** Data records follows **

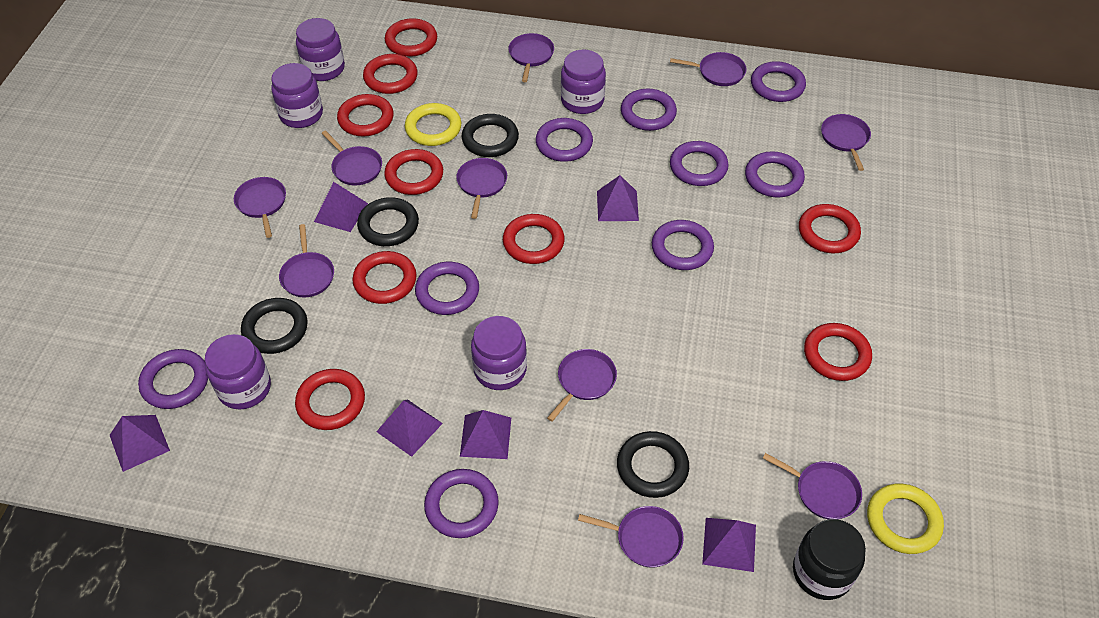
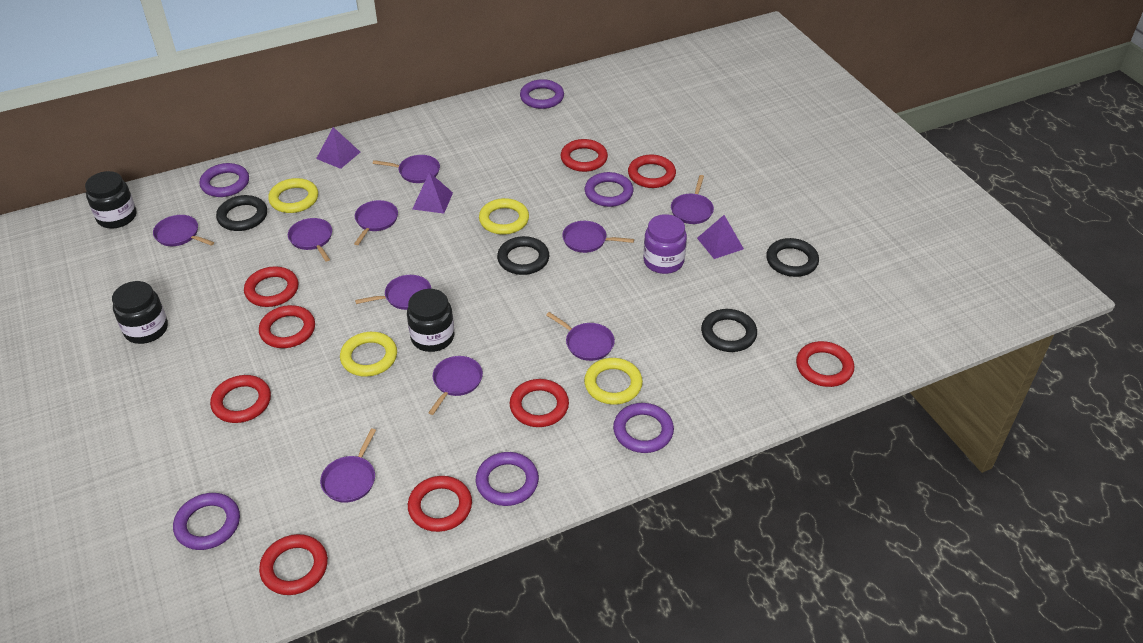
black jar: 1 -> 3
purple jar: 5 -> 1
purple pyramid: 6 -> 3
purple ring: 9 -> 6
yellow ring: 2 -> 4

** End of Data records **
** Data records follows **

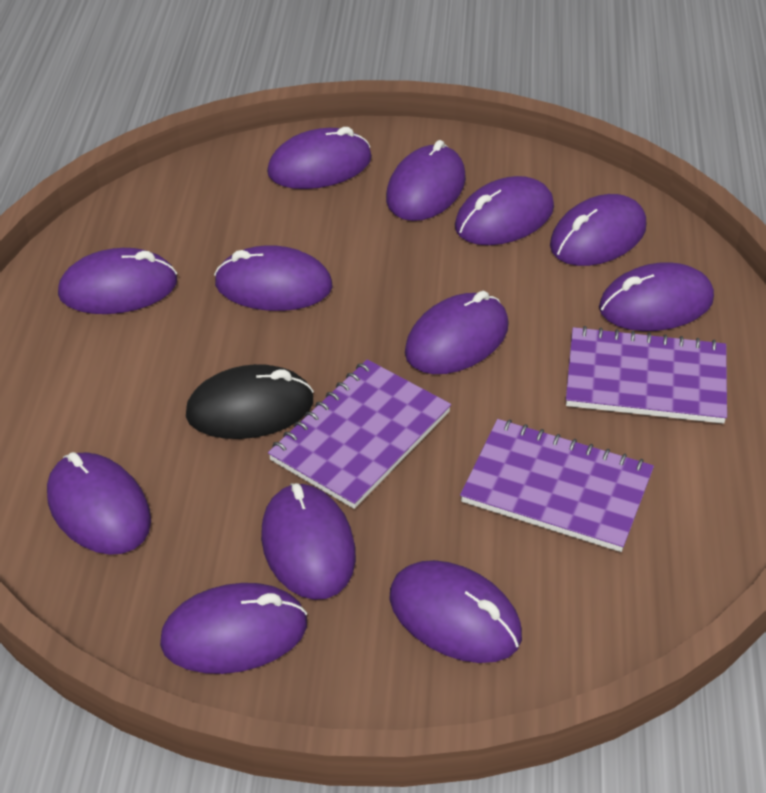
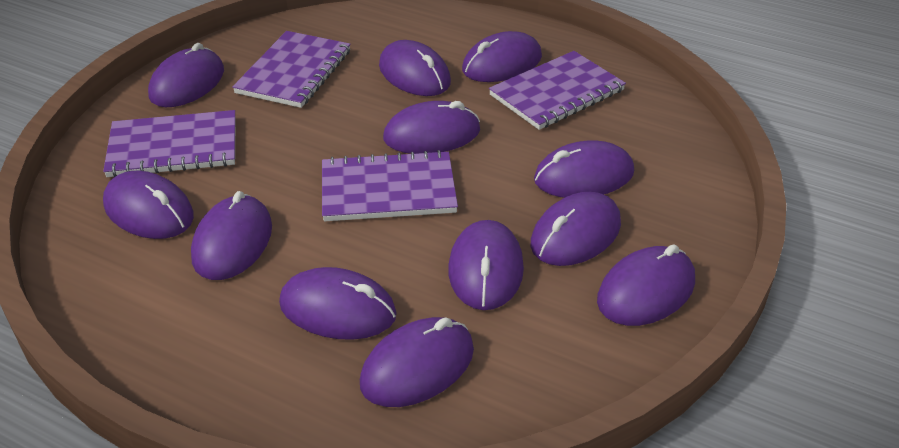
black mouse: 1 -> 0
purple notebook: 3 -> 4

** End of Data records **

• **Activity**
The total, and only the total: count the lines above that contain "purple".

• **Solution**
4